> ACTION ITEM
Give back every record word for word, keeping the pictures out.

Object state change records
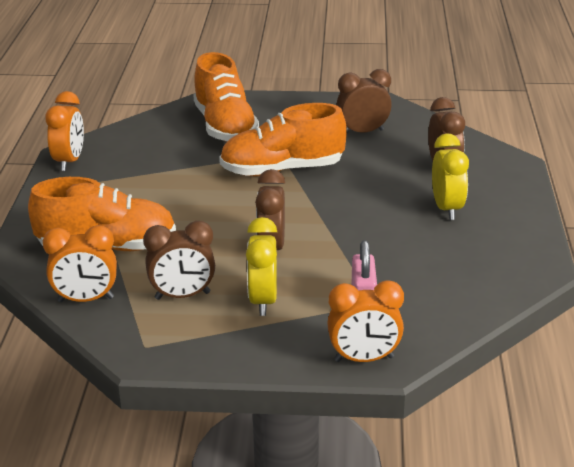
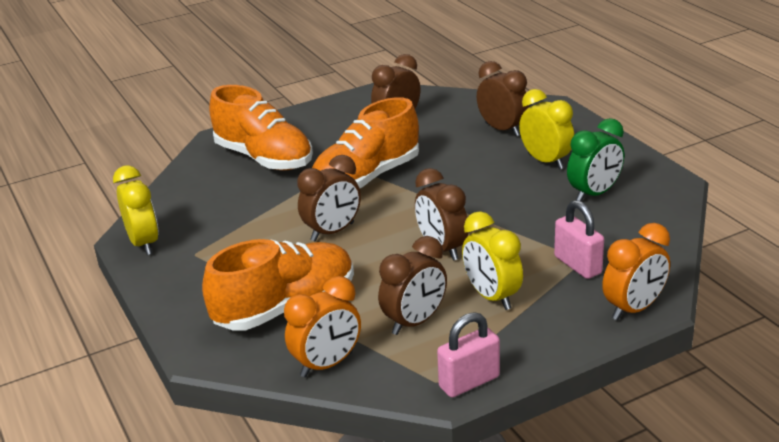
camera: 30 degrees left, 0 degrees up
(69, 161) = (144, 243): orange clock -> yellow clock
(166, 357) = (469, 382): none -> pink padlock
(206, 203) = (332, 232): none -> brown clock
(453, 252) = (594, 194): none -> green clock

> EXPECTED OUTPUT
camera: 30 degrees left, 0 degrees up
(69, 161) = (144, 243): orange clock -> yellow clock
(166, 357) = (469, 382): none -> pink padlock
(206, 203) = (332, 232): none -> brown clock
(453, 252) = (594, 194): none -> green clock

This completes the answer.